Records from a data source:
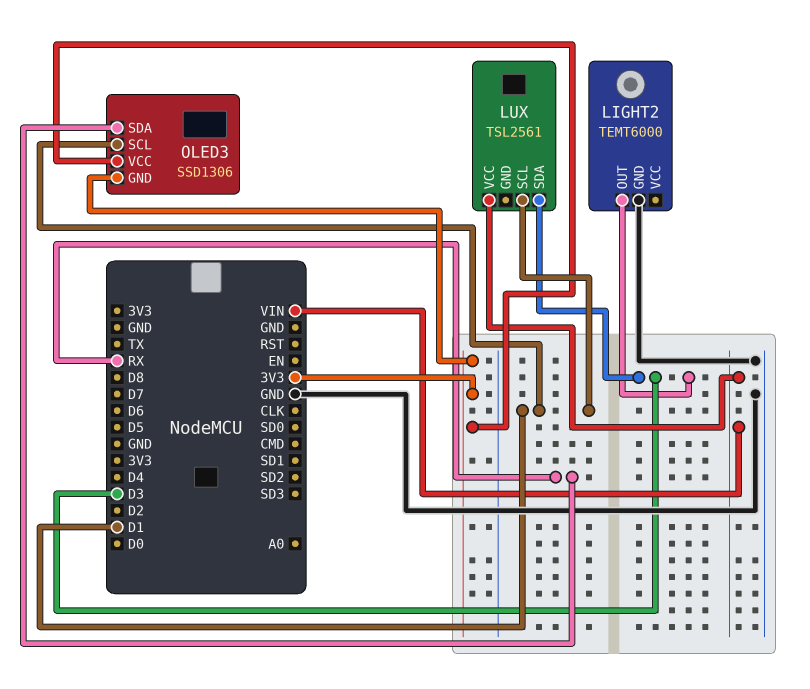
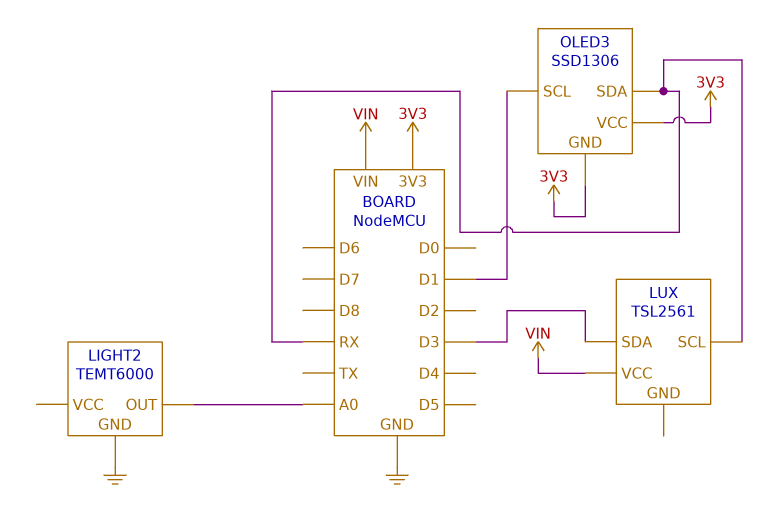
LIGHT2 pin OUT: D3 -> A0
LUX pin SCL: D1 -> RX

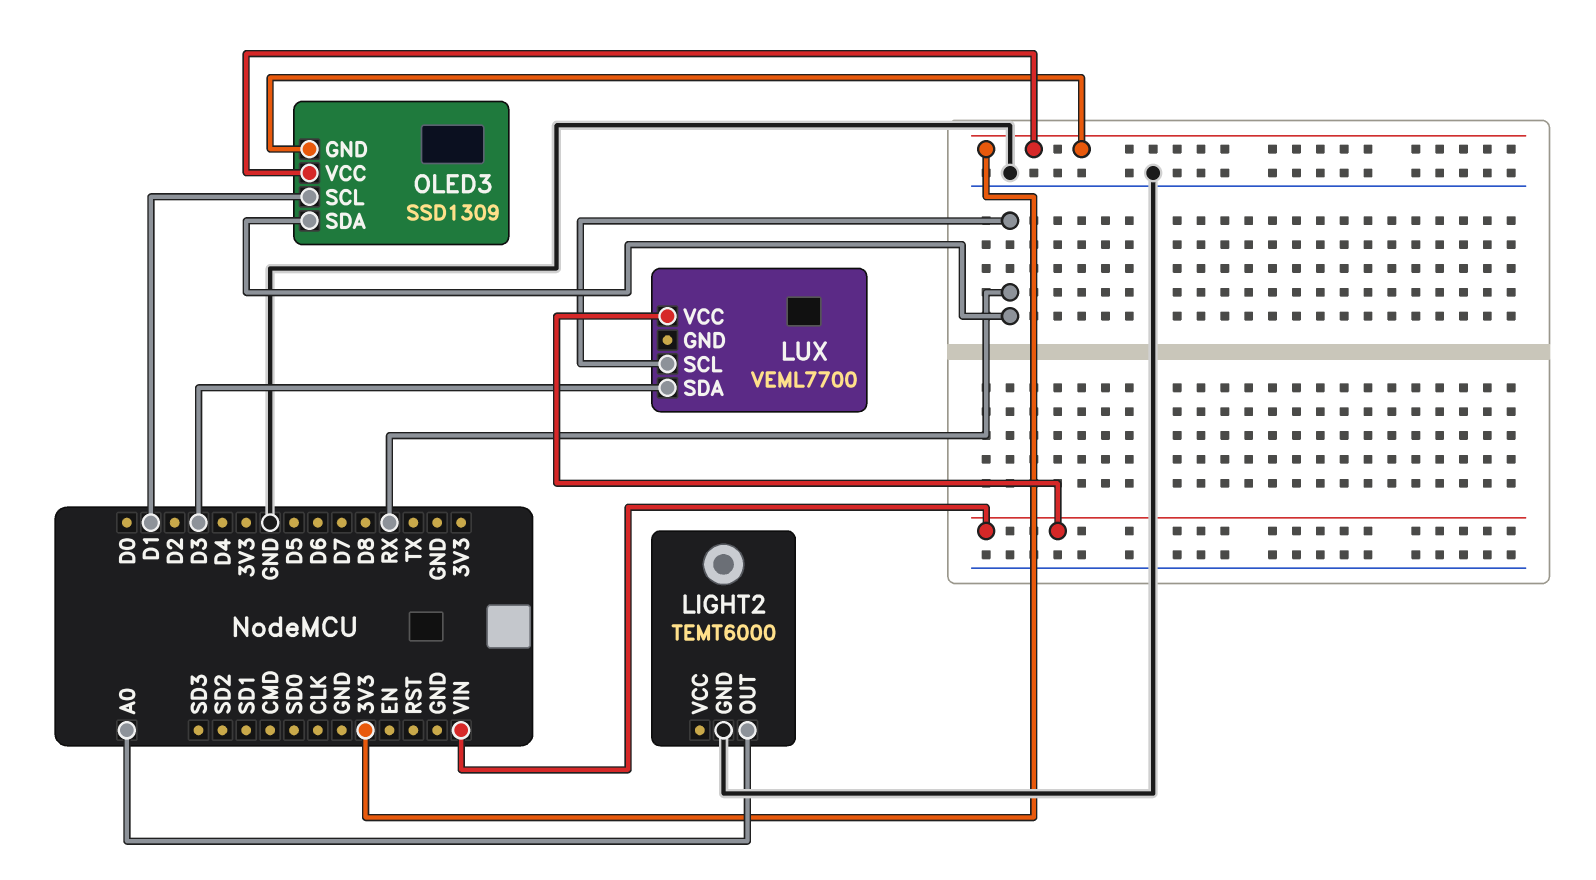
LUX: TSL2561 -> VEML7700
OLED3: SSD1306 -> SSD1309

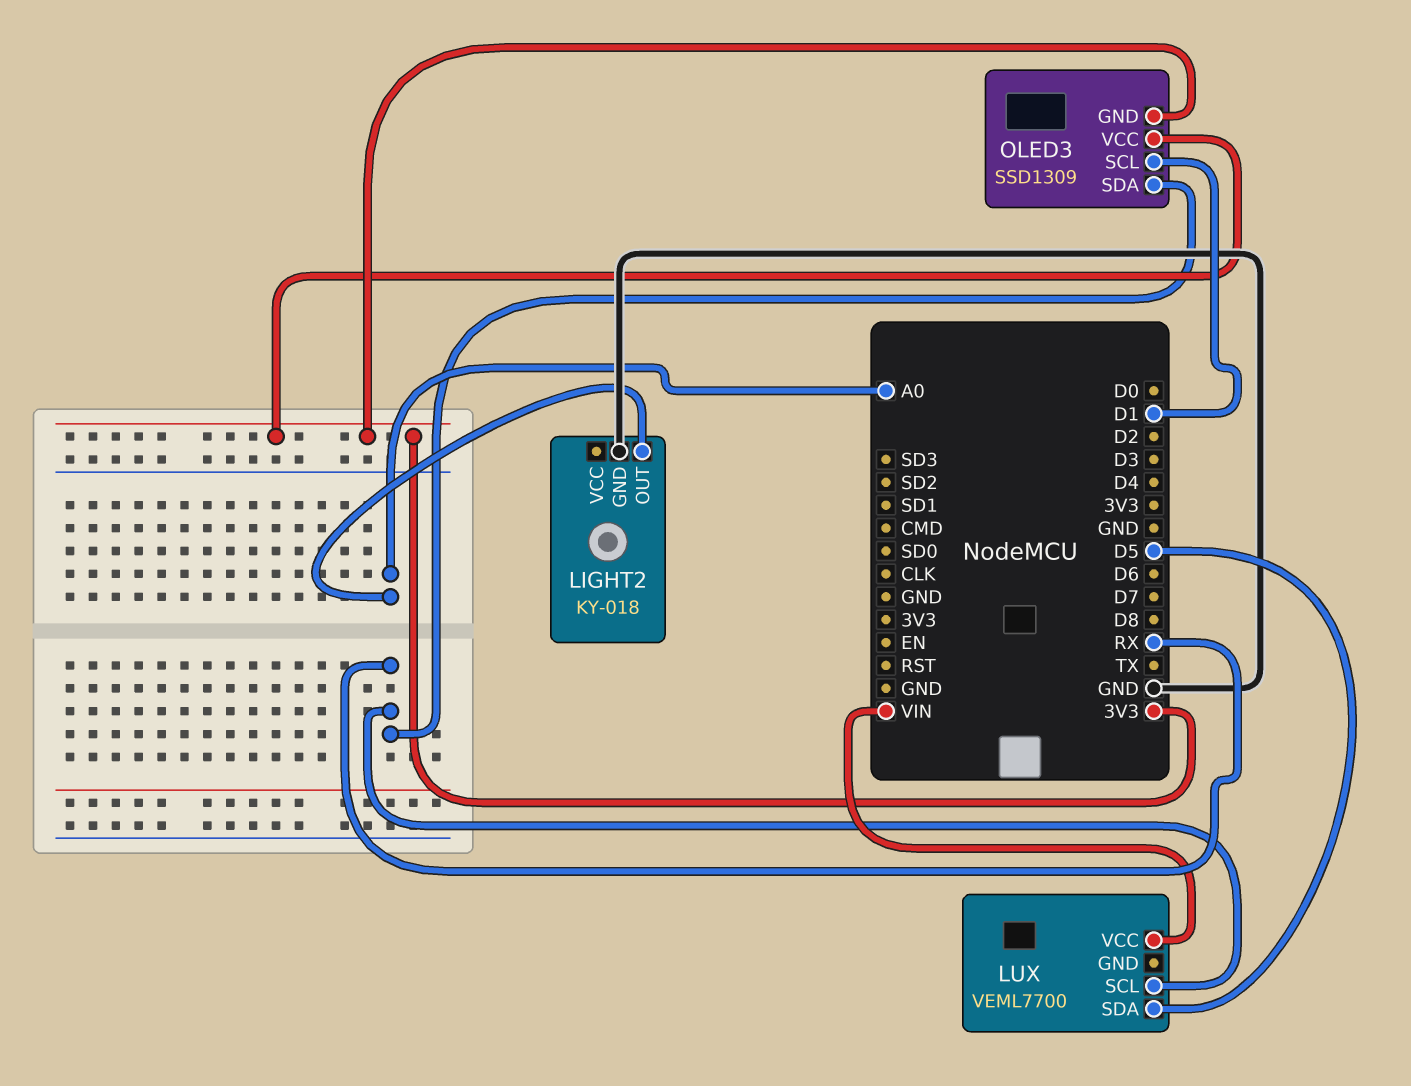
LIGHT2: TEMT6000 -> KY-018
LUX pin SDA: D3 -> D5

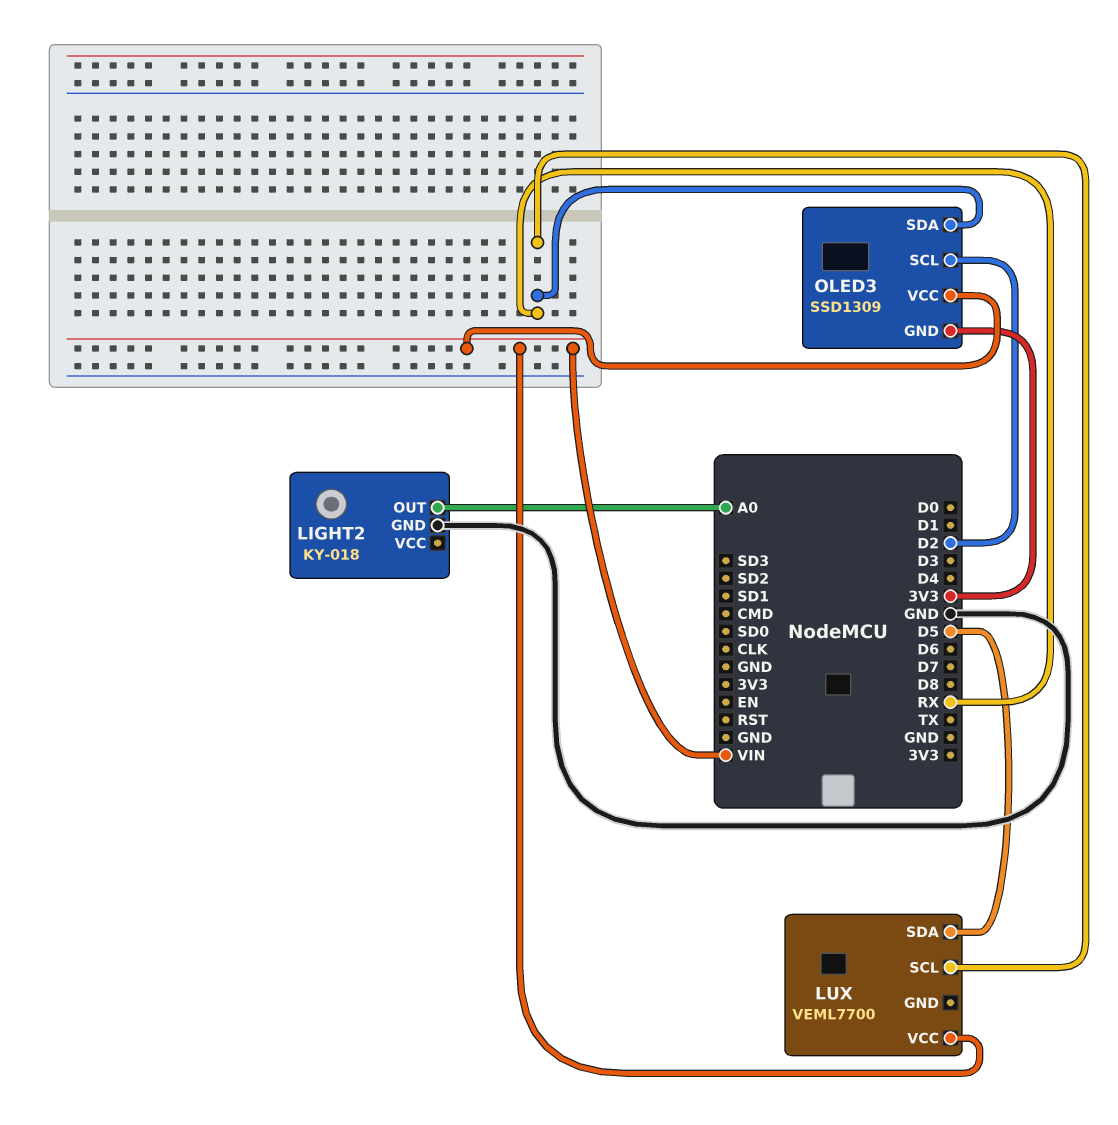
OLED3 pin SCL: D1 -> D2
OLED3 pin VCC: 3V3 -> VIN

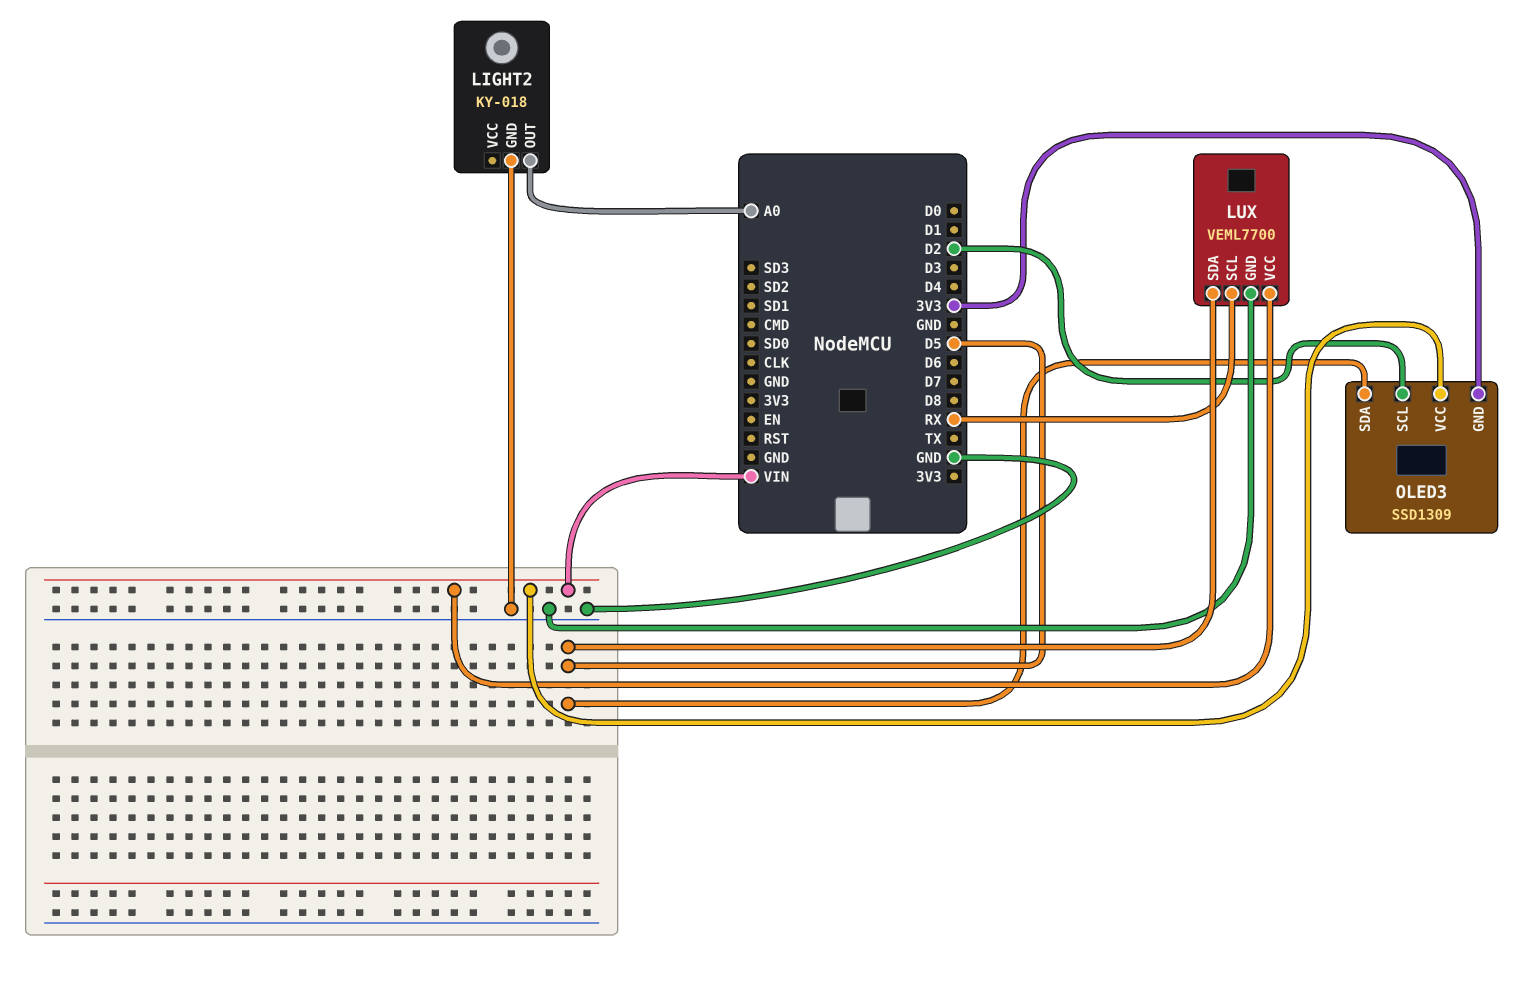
LUX pin GND: none -> GND
OLED3 pin SDA: RX -> D5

--- Required work ---
Restate word for word, and only, the lines from the line that contains "OLED3 pin VCC: 3V3 -> VIN" through the end of the data, both included; pictures are not part of the copy.

--- Response ---
OLED3 pin VCC: 3V3 -> VIN

LUX pin GND: none -> GND
OLED3 pin SDA: RX -> D5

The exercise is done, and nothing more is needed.